[Items listed in a dataset]
-=-=-

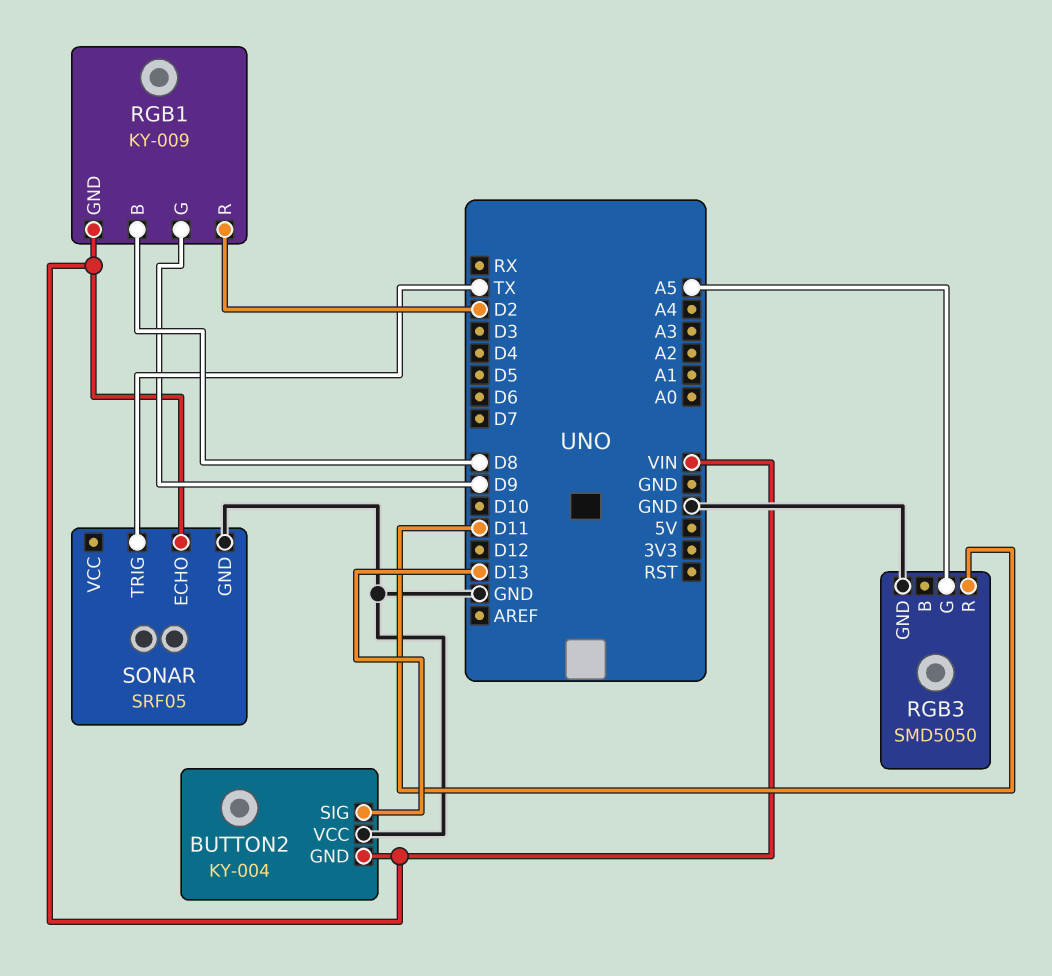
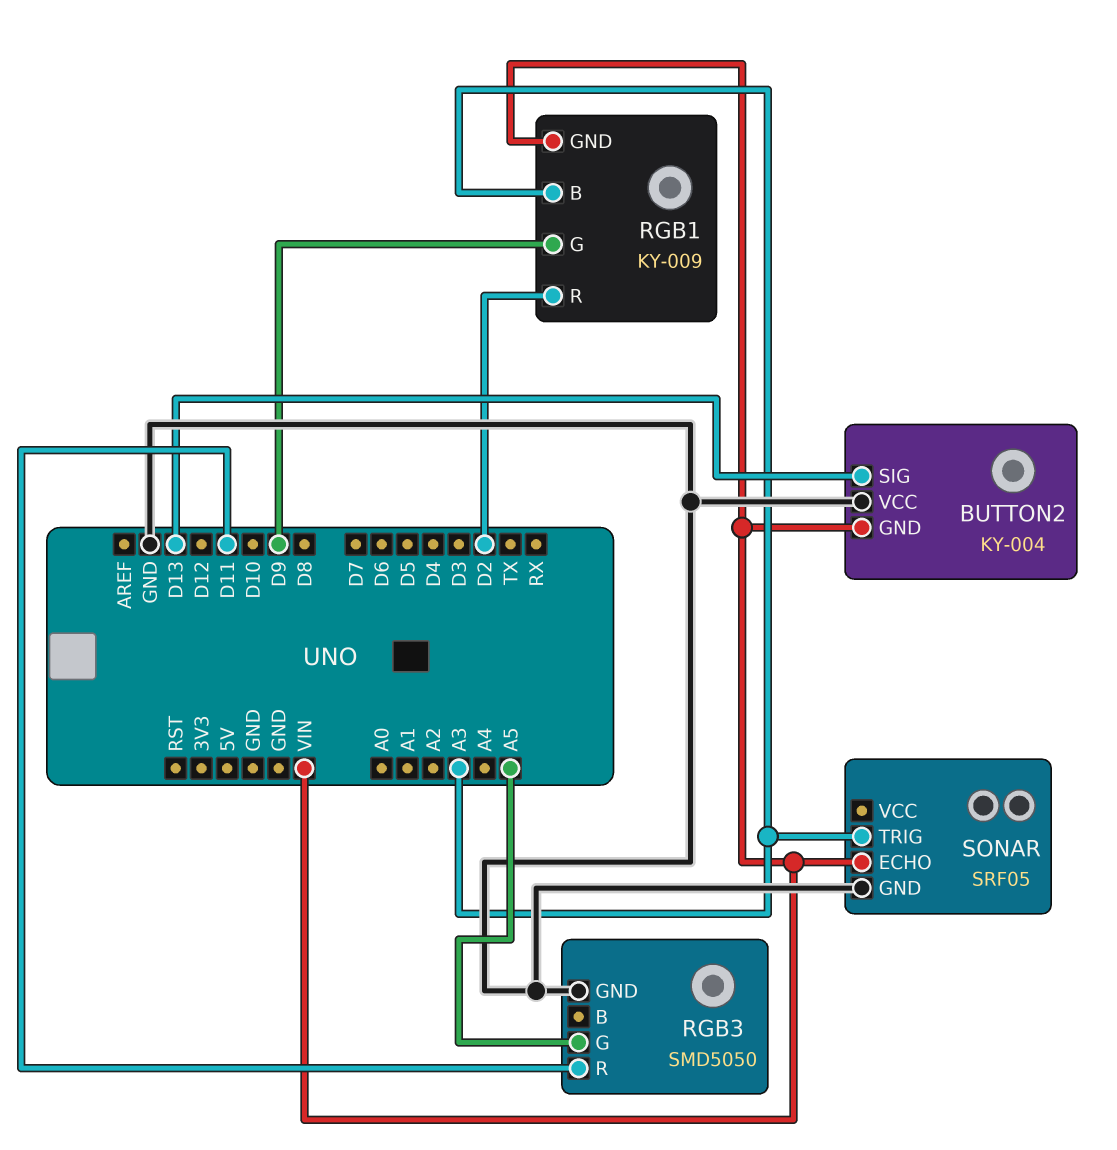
RGB1 pin B: D8 -> A3
SONAR pin TRIG: TX -> A3

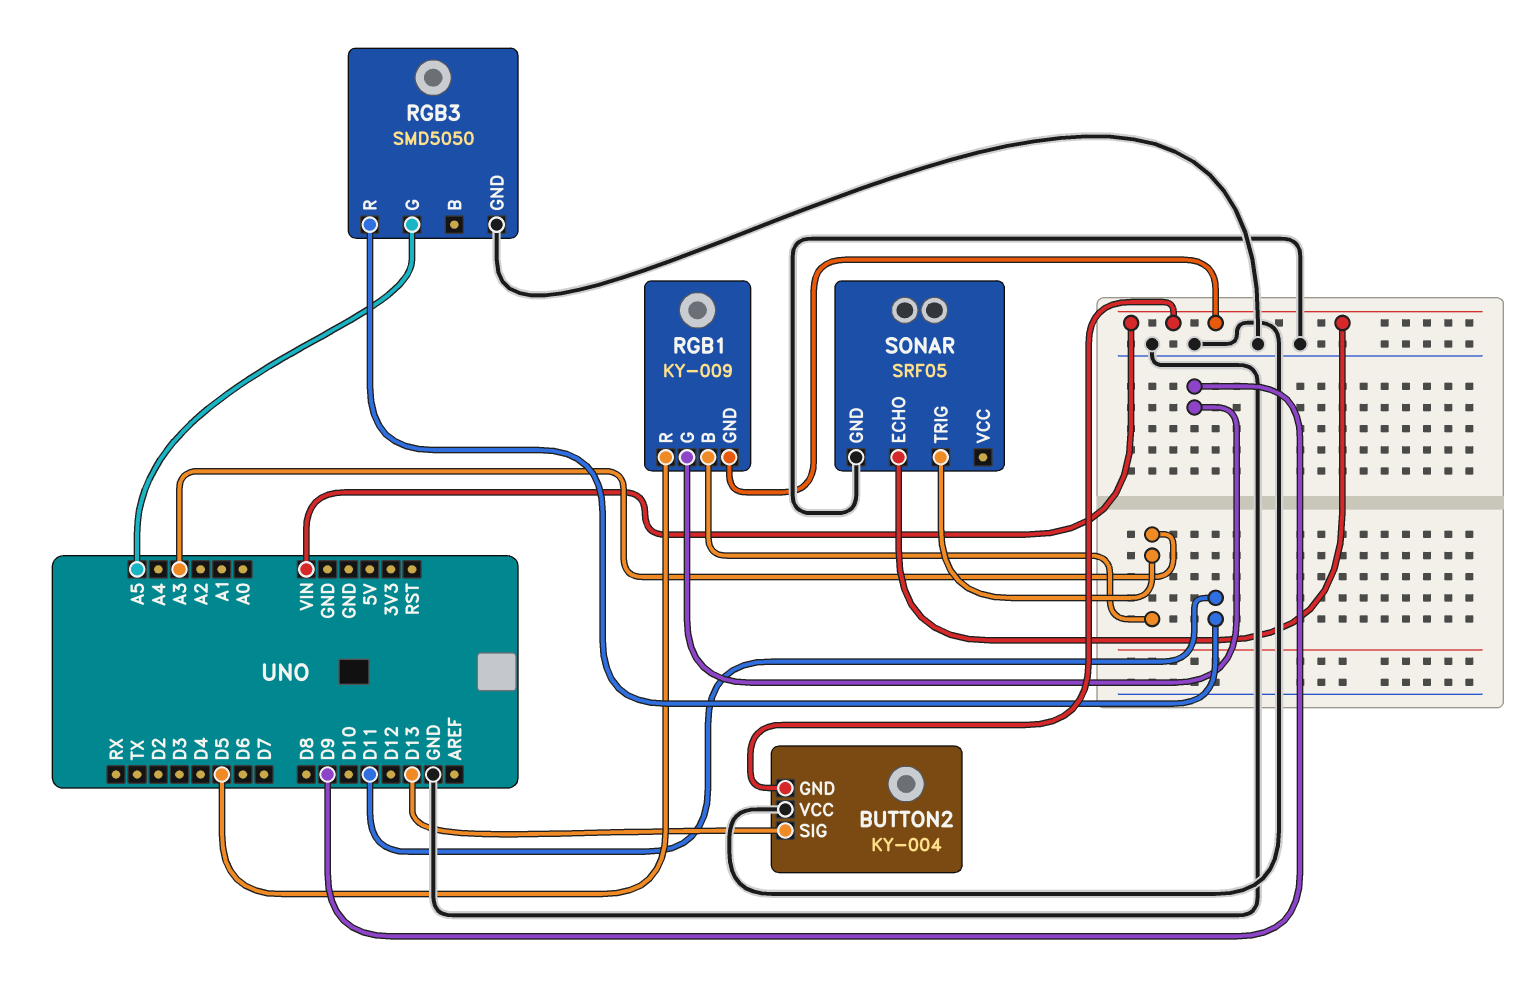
RGB1 pin R: D2 -> D5

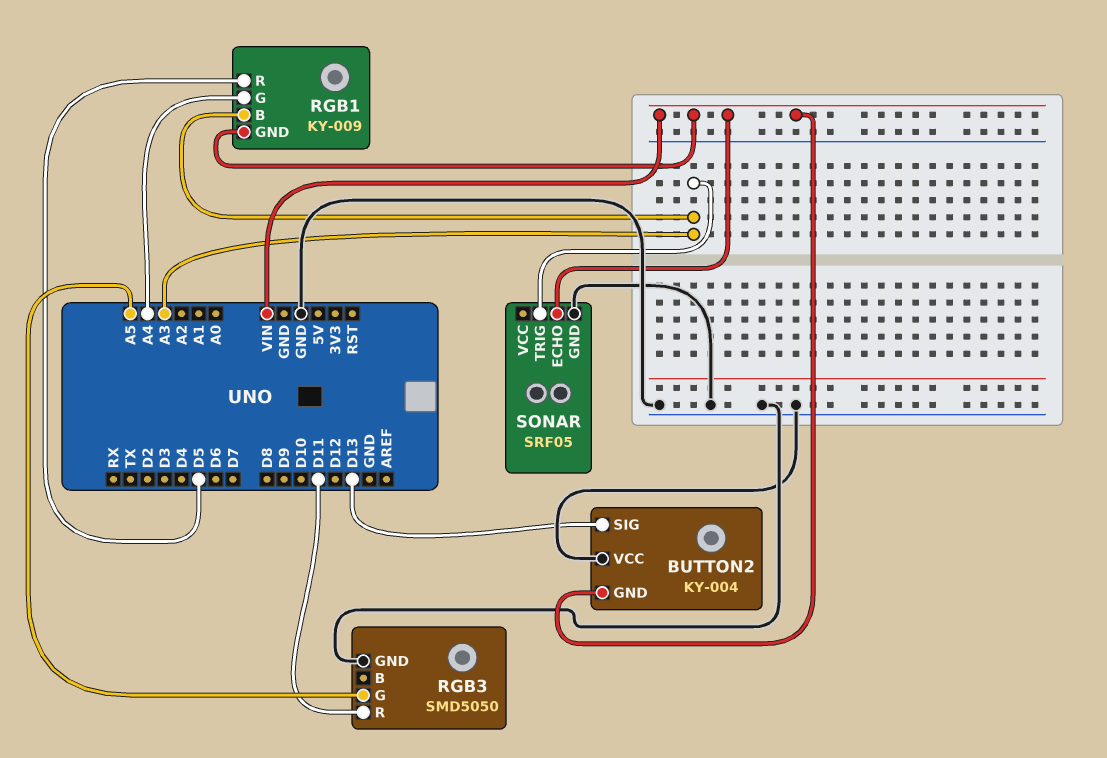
RGB1 pin G: D9 -> A4

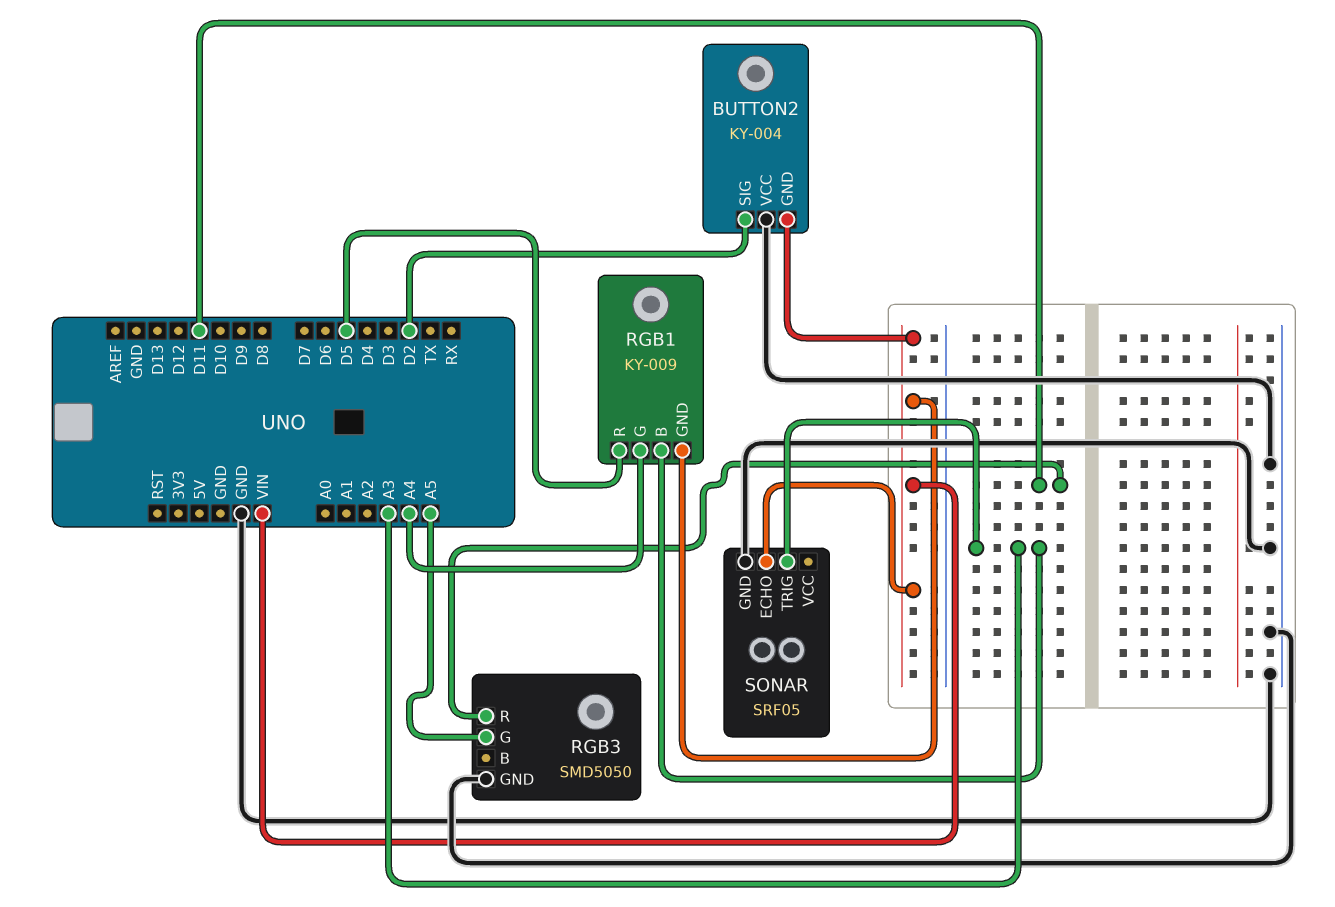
BUTTON2 pin SIG: D13 -> D2

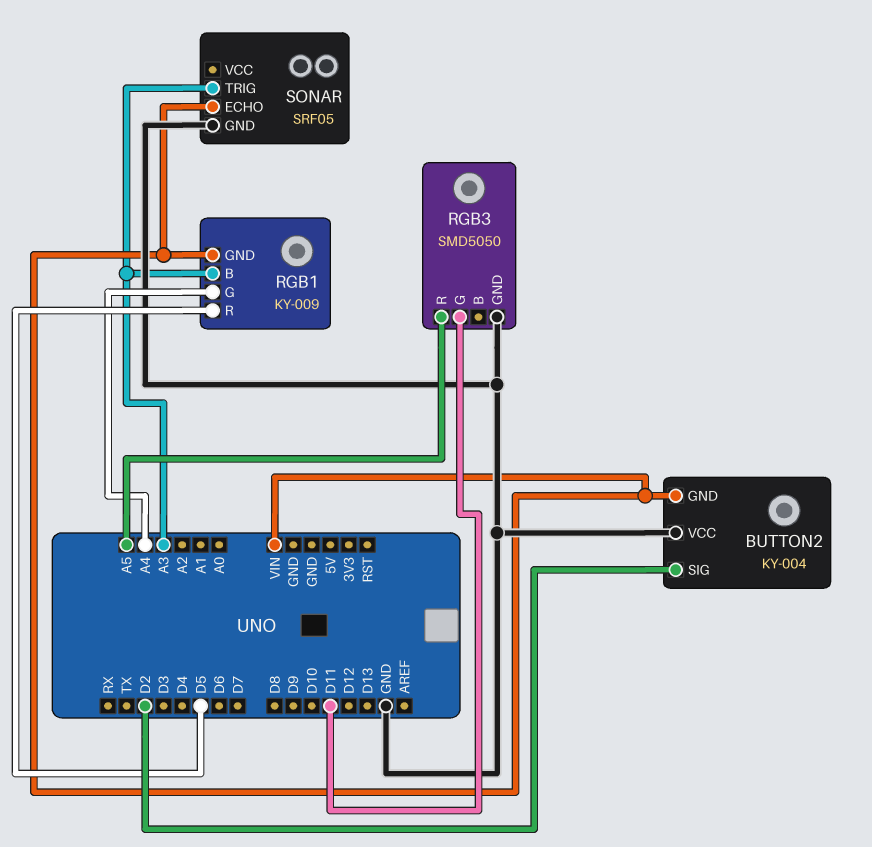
RGB3 pin G: A5 -> D11
RGB3 pin R: D11 -> A5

-=-=-

#### [PROBLEM DESCRIPTION]
No pictures go in the copy. Set down all the data exactly.

#### [RESPONSE AREA]
RGB1 pin B: D8 -> A3
SONAR pin TRIG: TX -> A3

RGB1 pin R: D2 -> D5

RGB1 pin G: D9 -> A4

BUTTON2 pin SIG: D13 -> D2

RGB3 pin G: A5 -> D11
RGB3 pin R: D11 -> A5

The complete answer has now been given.